(Source records)
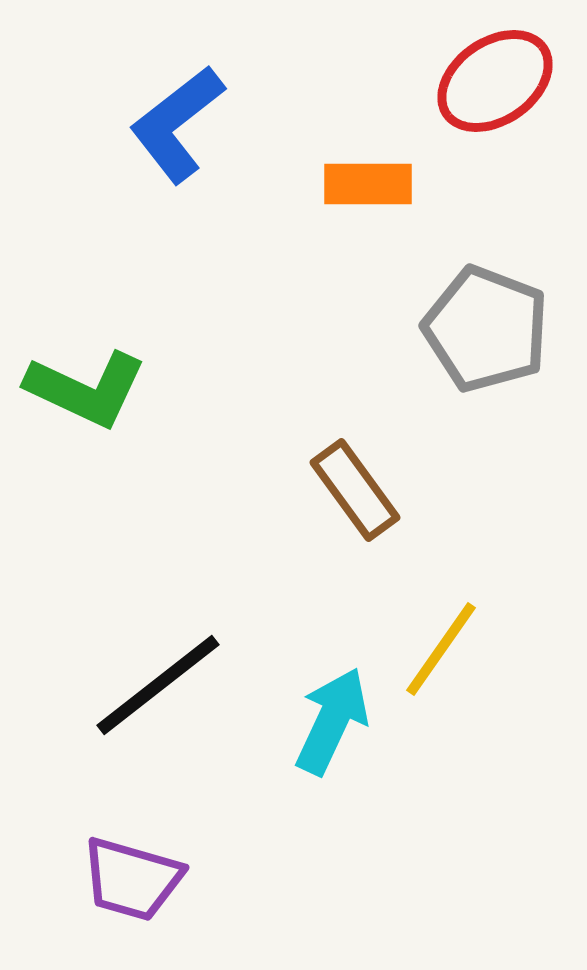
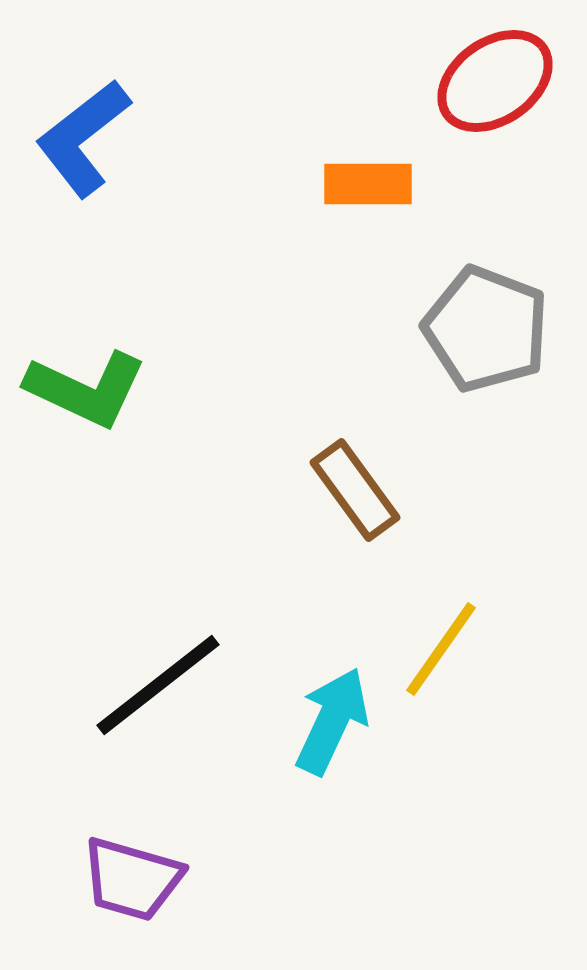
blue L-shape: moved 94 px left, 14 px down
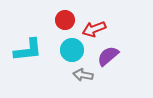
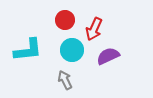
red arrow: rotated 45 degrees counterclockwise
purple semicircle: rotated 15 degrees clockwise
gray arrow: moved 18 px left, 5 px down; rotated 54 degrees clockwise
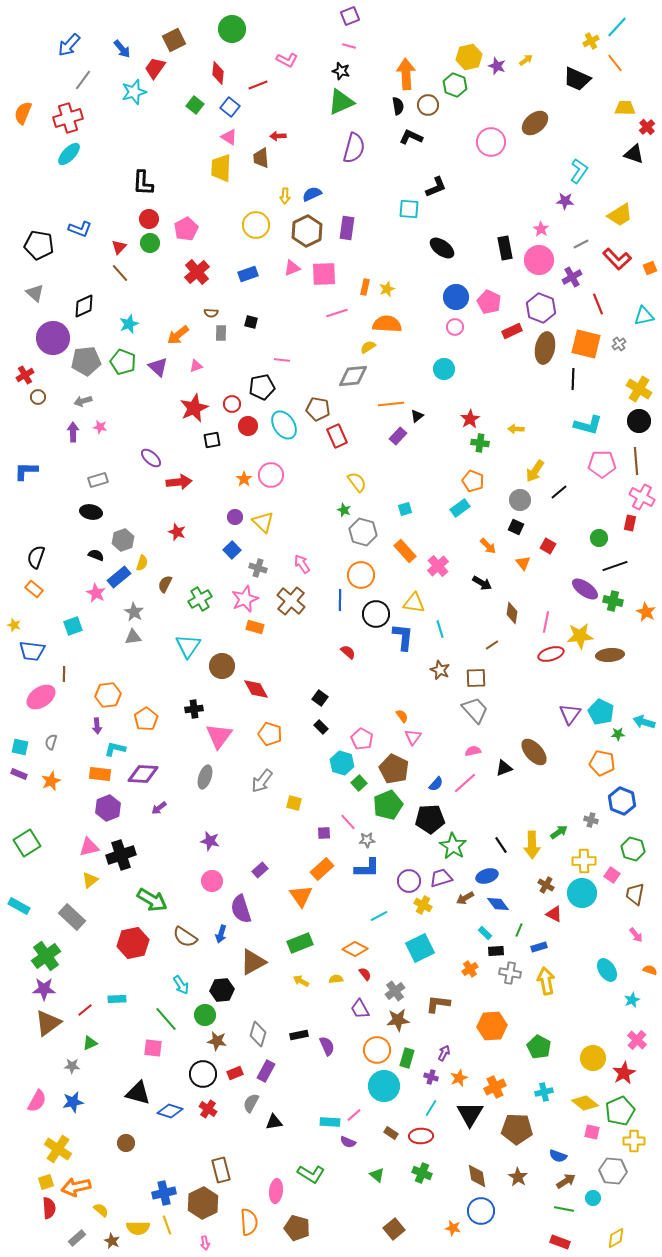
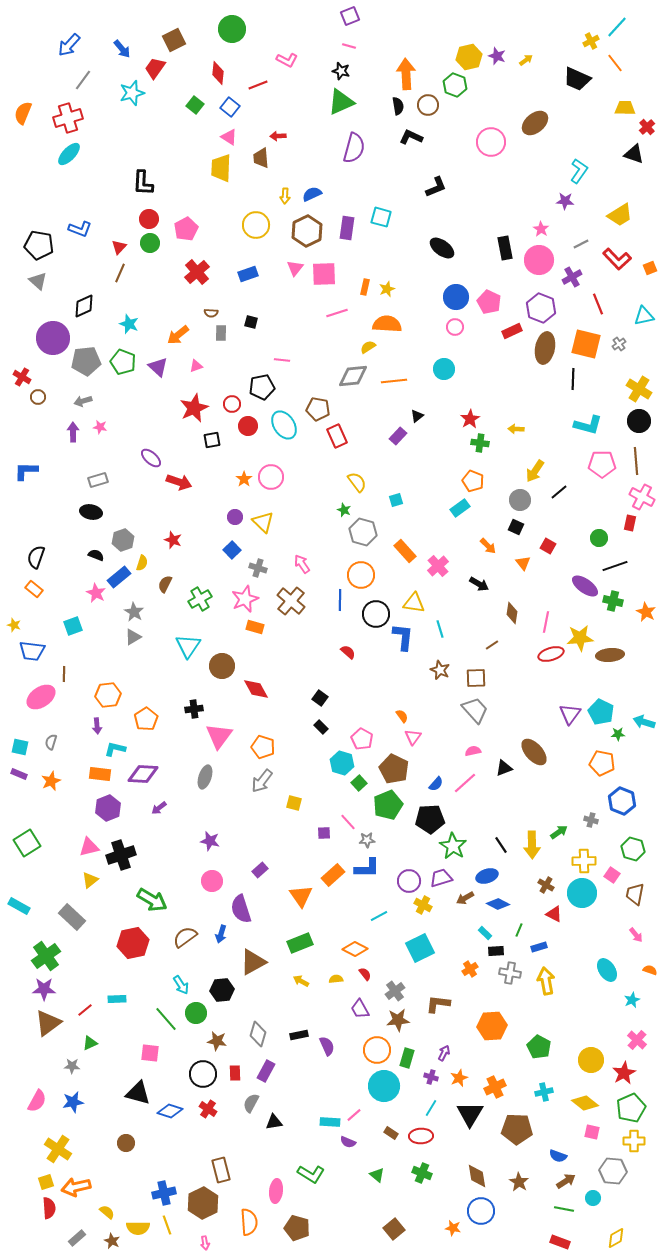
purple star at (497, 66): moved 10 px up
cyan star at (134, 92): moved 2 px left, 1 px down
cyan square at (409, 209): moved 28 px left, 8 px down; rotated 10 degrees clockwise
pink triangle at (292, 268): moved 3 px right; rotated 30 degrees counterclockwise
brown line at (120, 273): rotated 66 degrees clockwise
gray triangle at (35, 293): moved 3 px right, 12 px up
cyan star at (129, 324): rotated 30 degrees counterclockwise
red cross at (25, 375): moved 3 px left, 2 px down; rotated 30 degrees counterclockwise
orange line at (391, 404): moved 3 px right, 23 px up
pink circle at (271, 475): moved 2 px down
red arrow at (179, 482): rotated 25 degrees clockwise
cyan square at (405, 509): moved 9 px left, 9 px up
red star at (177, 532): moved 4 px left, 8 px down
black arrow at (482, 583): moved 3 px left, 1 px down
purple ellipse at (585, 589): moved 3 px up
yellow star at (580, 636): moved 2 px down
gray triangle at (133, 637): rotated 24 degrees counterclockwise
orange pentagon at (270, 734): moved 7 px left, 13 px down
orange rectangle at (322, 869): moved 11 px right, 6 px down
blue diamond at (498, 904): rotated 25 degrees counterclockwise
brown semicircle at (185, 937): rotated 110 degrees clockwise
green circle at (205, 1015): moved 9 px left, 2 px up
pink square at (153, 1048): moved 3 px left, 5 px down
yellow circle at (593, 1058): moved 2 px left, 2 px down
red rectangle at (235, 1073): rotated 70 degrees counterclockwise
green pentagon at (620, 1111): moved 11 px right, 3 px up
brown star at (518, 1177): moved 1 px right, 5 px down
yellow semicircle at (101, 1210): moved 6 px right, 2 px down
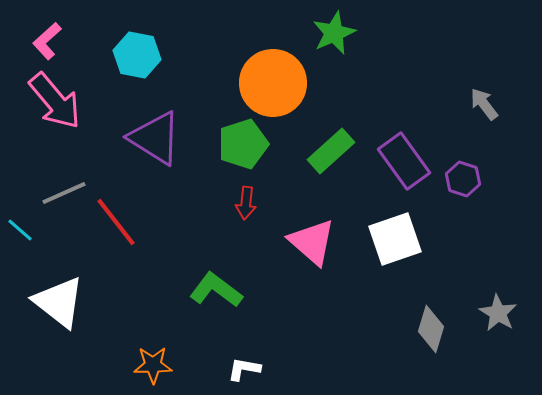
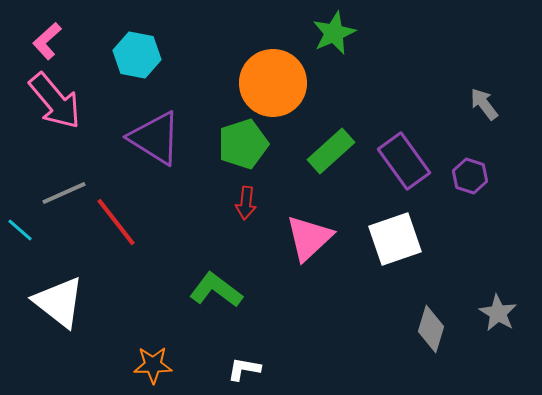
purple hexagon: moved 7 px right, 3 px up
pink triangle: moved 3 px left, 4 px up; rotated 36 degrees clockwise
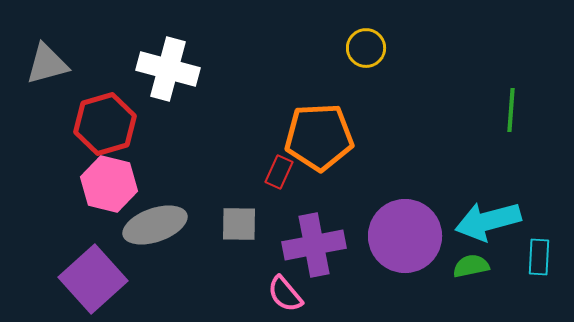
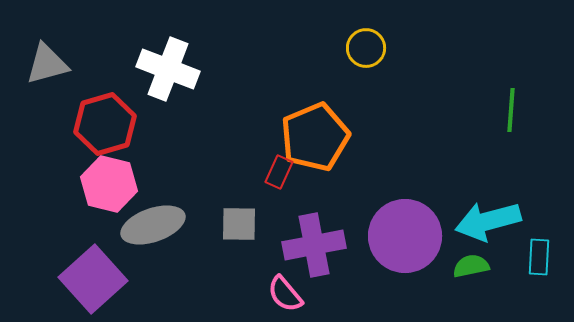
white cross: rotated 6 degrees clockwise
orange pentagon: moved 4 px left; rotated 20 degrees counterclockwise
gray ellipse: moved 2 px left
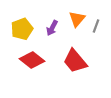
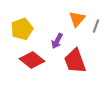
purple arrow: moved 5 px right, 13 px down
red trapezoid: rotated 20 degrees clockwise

---

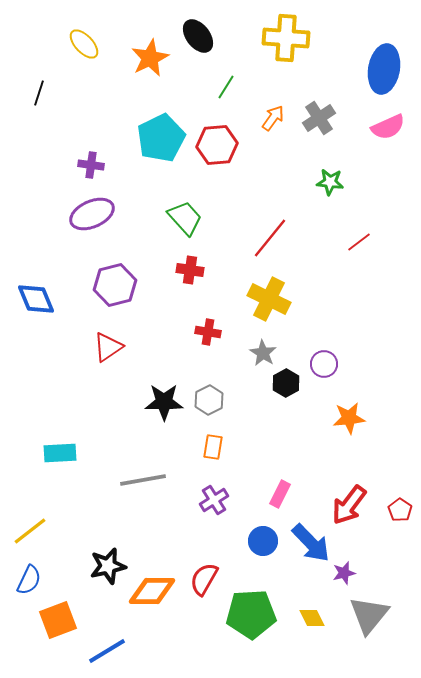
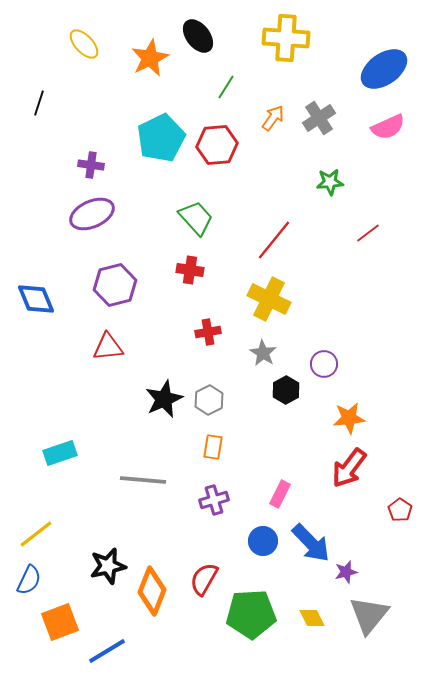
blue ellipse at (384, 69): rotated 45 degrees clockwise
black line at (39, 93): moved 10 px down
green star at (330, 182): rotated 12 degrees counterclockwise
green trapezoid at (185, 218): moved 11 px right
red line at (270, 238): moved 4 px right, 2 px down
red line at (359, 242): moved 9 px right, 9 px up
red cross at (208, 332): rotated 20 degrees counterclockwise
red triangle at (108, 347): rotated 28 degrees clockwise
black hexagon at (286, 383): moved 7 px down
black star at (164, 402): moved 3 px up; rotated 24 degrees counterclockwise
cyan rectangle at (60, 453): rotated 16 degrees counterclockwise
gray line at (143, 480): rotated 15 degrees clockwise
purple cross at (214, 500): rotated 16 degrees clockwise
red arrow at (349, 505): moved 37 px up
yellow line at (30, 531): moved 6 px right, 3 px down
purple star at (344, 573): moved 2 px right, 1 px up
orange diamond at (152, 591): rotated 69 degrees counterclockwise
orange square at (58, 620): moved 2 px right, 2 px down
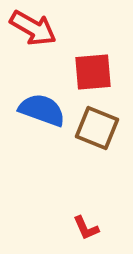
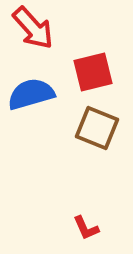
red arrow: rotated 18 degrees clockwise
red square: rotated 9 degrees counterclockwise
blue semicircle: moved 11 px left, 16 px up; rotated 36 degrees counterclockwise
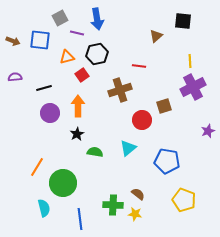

* What to work on
Although the records hold pictures, the copy must not; give again exactly the lines from the one with "green circle at" through the one with "red trapezoid: rotated 20 degrees clockwise".

* Response to the task
green circle at (205, 1015): moved 9 px left, 2 px up
pink square at (153, 1048): moved 3 px left, 5 px down
yellow circle at (593, 1058): moved 2 px left, 2 px down
red rectangle at (235, 1073): rotated 70 degrees counterclockwise
green pentagon at (620, 1111): moved 11 px right, 3 px up
brown star at (518, 1177): moved 1 px right, 5 px down
yellow semicircle at (101, 1210): moved 6 px right, 2 px down
purple hexagon: moved 7 px right, 3 px up
pink triangle: moved 3 px left, 4 px up; rotated 36 degrees clockwise
white cross: rotated 6 degrees clockwise
orange pentagon: moved 4 px left; rotated 20 degrees counterclockwise
gray ellipse: moved 2 px left
purple arrow: moved 5 px right, 13 px down
red trapezoid: rotated 20 degrees clockwise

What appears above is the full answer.